> _Data shown_
==========

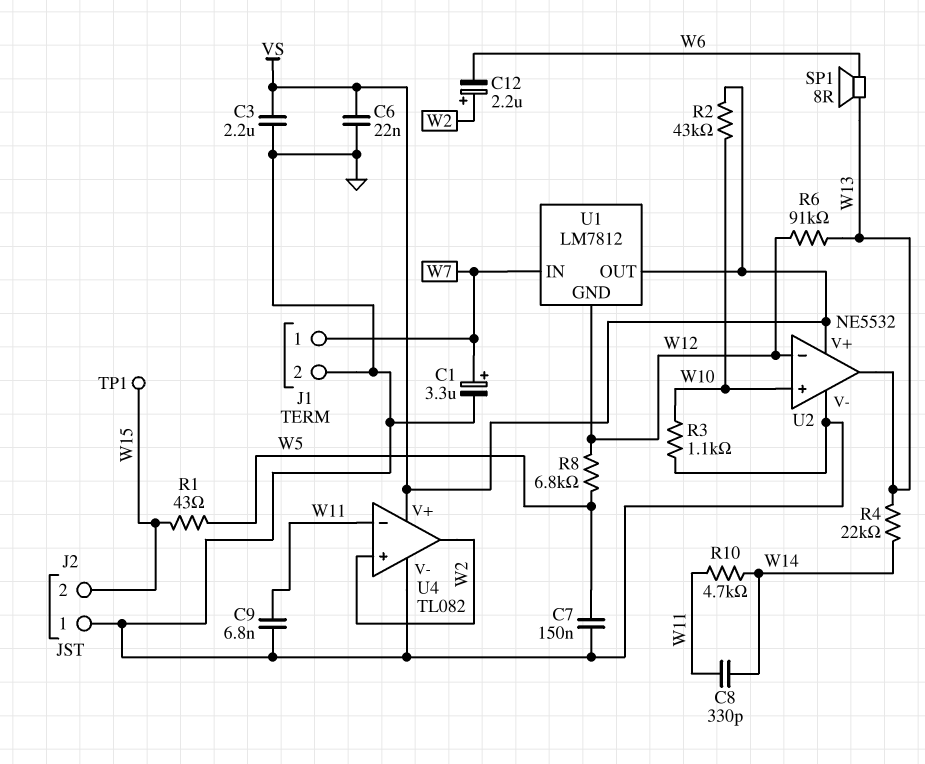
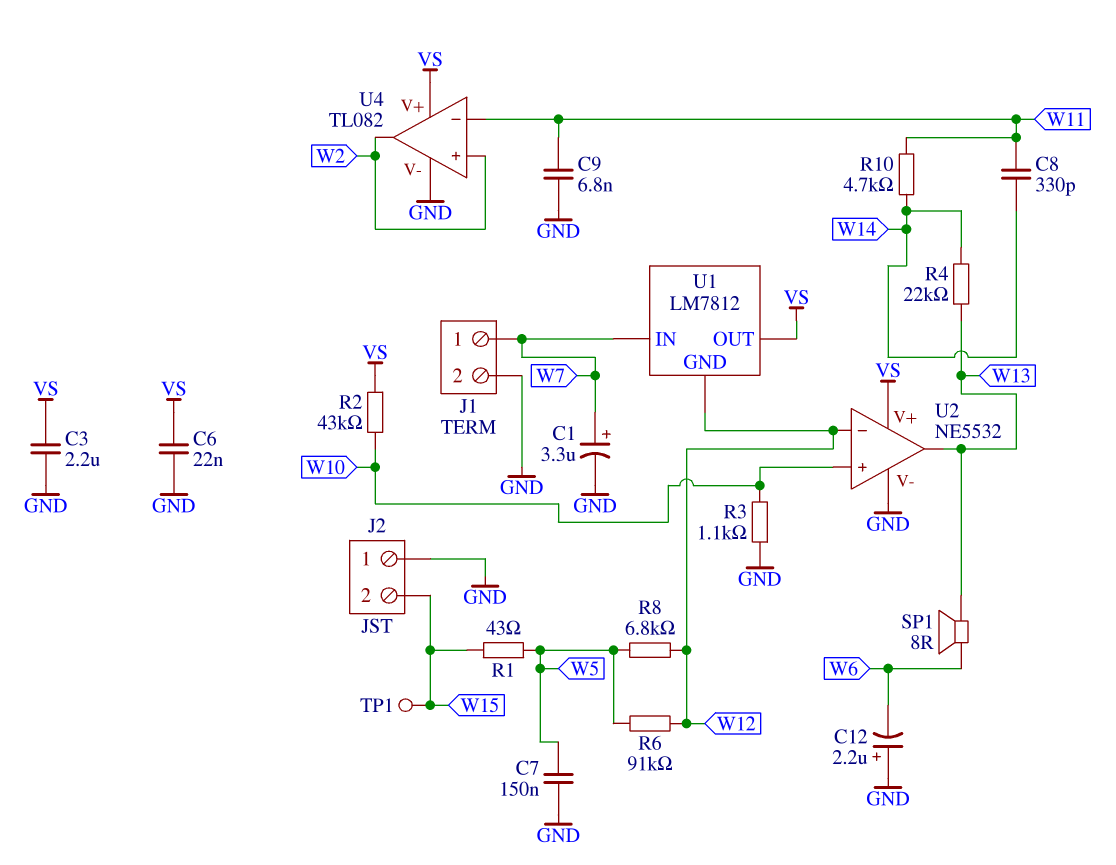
C12: 2.2uF (plus W2, minus W6) -> 2.2uF (plus GND, minus W6)
R6: 91k (W12, W13) -> 91k (W5, W12)

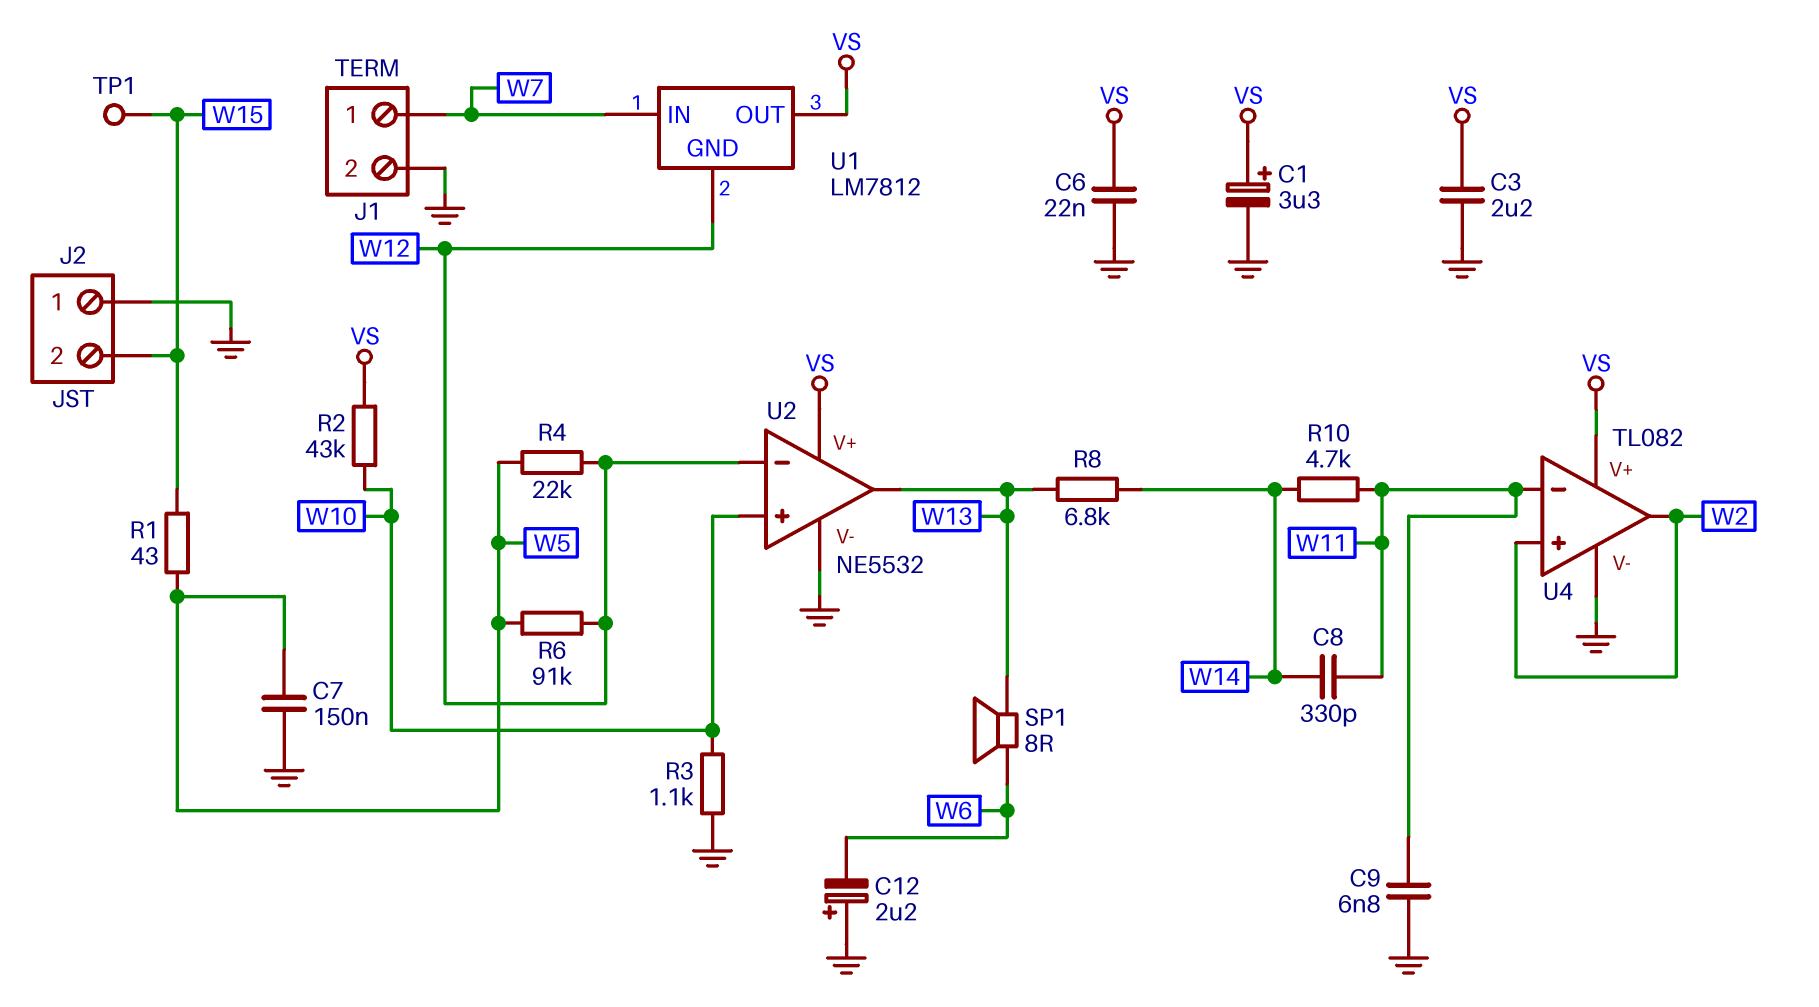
C1: 3.3uF (plus W7, minus GND) -> 3.3uF (plus VS, minus GND)
R4: 22k (W13, W14) -> 22k (W5, W12)
R8: 6.8k (W5, W12) -> 6.8k (W13, W14)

==========

> _Your objective_
Working from the listing above, pick out every line that has "plus" and copy it.

> _Answer section_
C12: 2.2uF (plus W2, minus W6) -> 2.2uF (plus GND, minus W6)
C1: 3.3uF (plus W7, minus GND) -> 3.3uF (plus VS, minus GND)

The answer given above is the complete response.